## WHAT THE TASK REQUIRES
Give again exactly the lines that stretch from the one with "250, 802, 289>" to the end of the data below, including both of those lines and nothing else.

[DATA SECTION Boundary: Start]

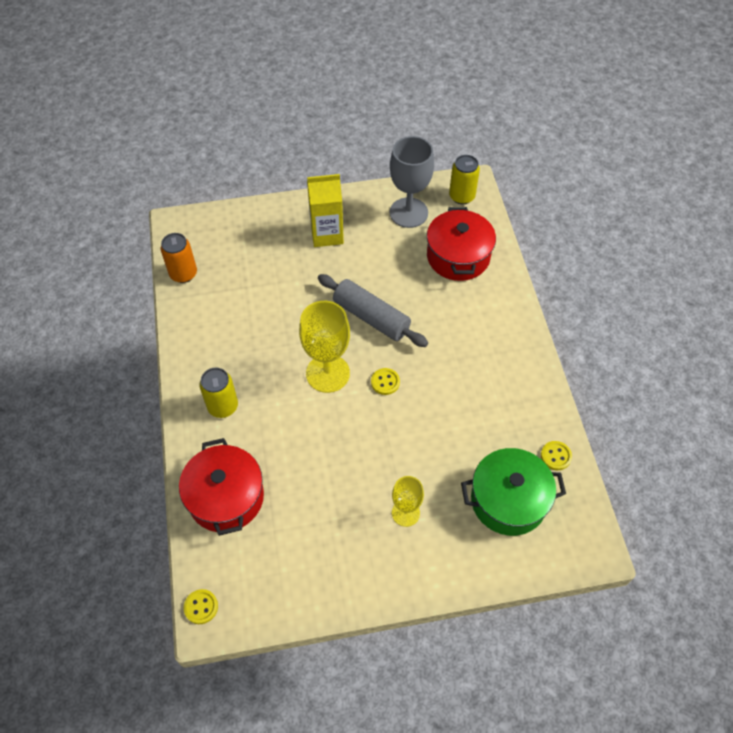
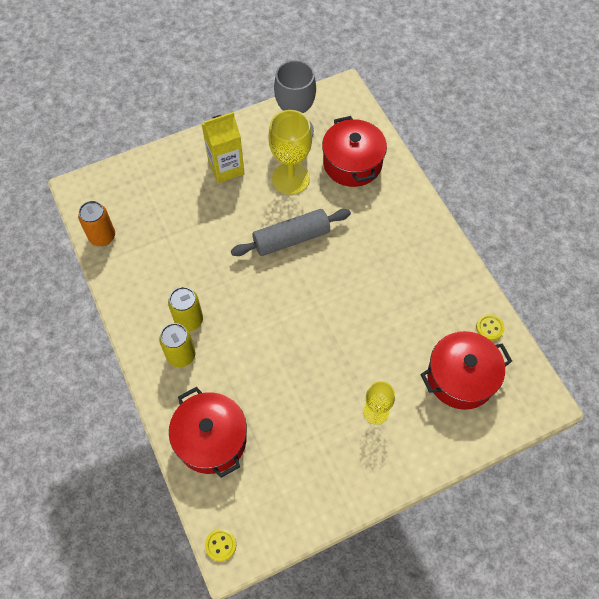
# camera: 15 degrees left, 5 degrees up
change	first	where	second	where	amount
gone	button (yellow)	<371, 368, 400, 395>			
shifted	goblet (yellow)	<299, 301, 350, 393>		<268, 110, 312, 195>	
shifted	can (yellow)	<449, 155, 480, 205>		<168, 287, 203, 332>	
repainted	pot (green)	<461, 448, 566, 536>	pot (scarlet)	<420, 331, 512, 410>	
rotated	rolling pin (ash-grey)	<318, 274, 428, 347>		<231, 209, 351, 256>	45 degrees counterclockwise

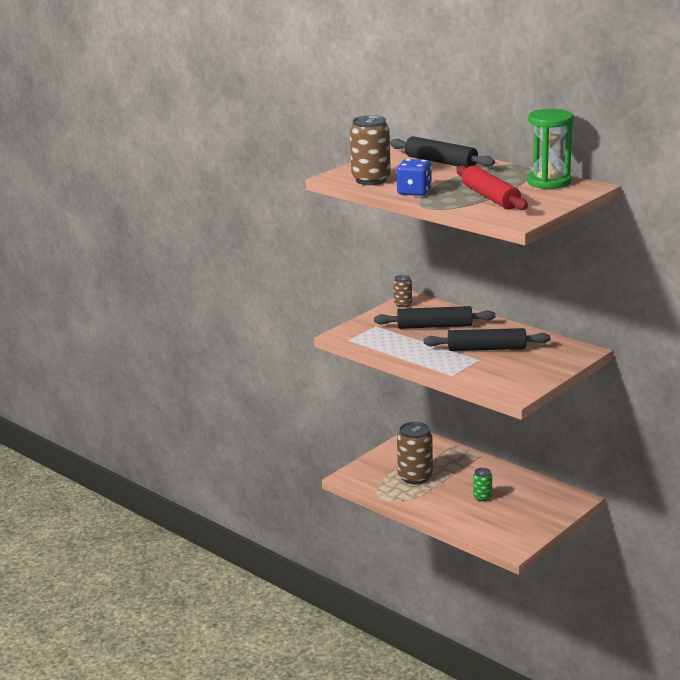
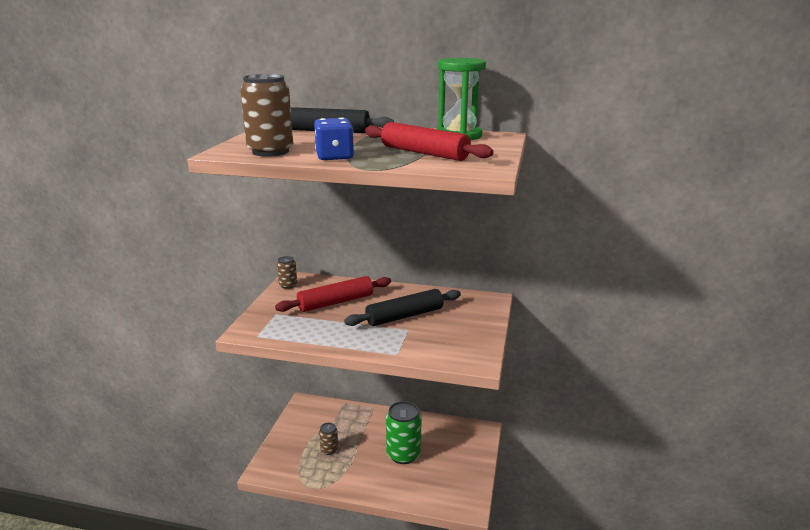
# camera: 30 degrees left, 0 degrees up
change	first	where	second	where	amount
repainted	rolling pin (black)	<374, 306, 495, 329>	rolling pin (scarlet)	<275, 276, 391, 312>	
scaled	can (dark brown)	<397, 422, 433, 484>		<319, 423, 338, 455>	x0.52
scaled	can (green)	<473, 468, 492, 501>		<386, 401, 421, 464>	x1.91

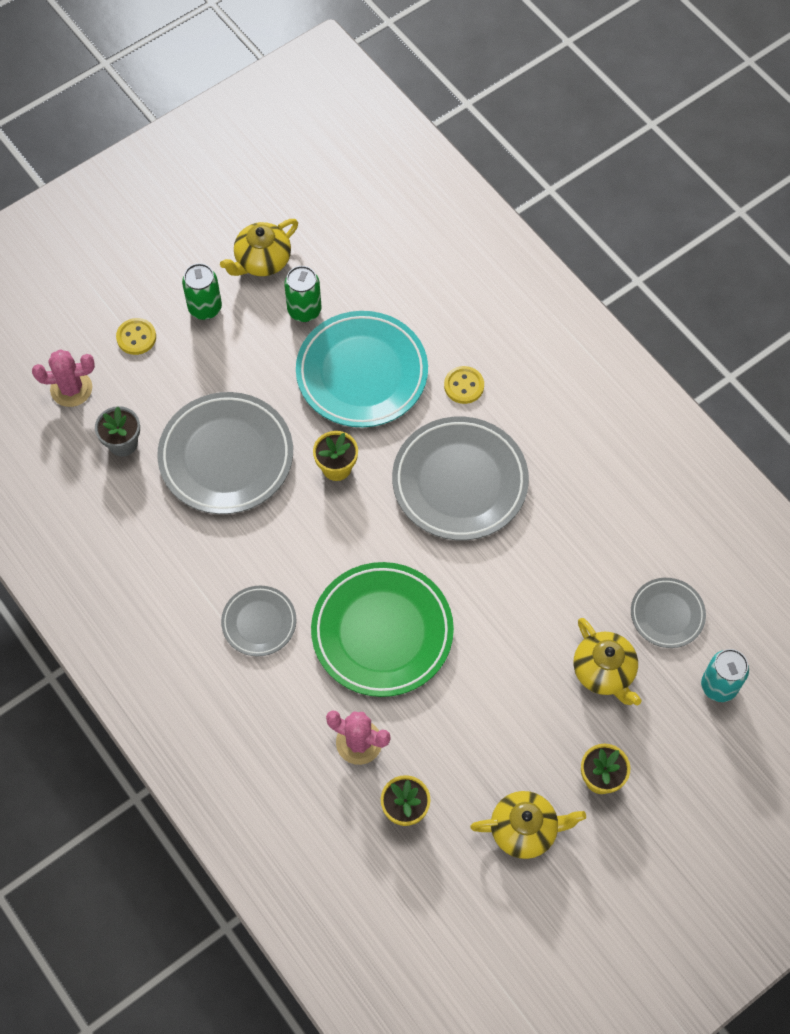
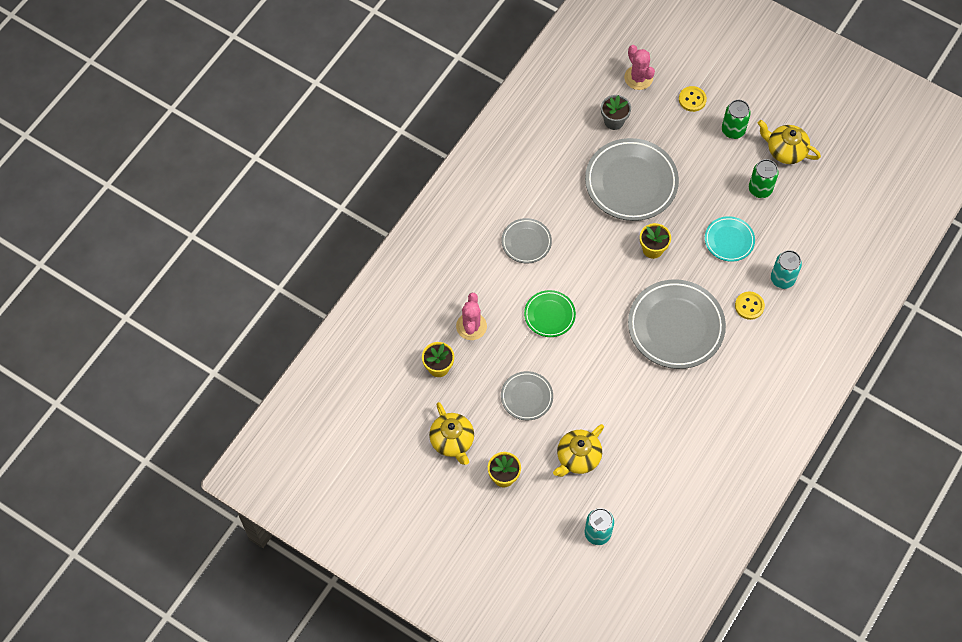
# camera: 70 degrees right, 0 degrees up
change	first	where	second	where	amount
new			can (aqua)	<771, 250, 802, 289>	
shifted	dinner plate (ash-grey)	<631, 578, 706, 648>		<501, 371, 553, 420>	
scaled	dinner plate (aqua)	<296, 311, 428, 427>		<705, 216, 755, 262>	x0.53
scaled	dinner plate (green)	<311, 562, 454, 697>		<524, 290, 576, 337>	x0.53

[DATA SECTION Boundary: End]

## EXERCISE OUTPUT
new			can (aqua)	<771, 250, 802, 289>	
shifted	dinner plate (ash-grey)	<631, 578, 706, 648>		<501, 371, 553, 420>	
scaled	dinner plate (aqua)	<296, 311, 428, 427>		<705, 216, 755, 262>	x0.53
scaled	dinner plate (green)	<311, 562, 454, 697>		<524, 290, 576, 337>	x0.53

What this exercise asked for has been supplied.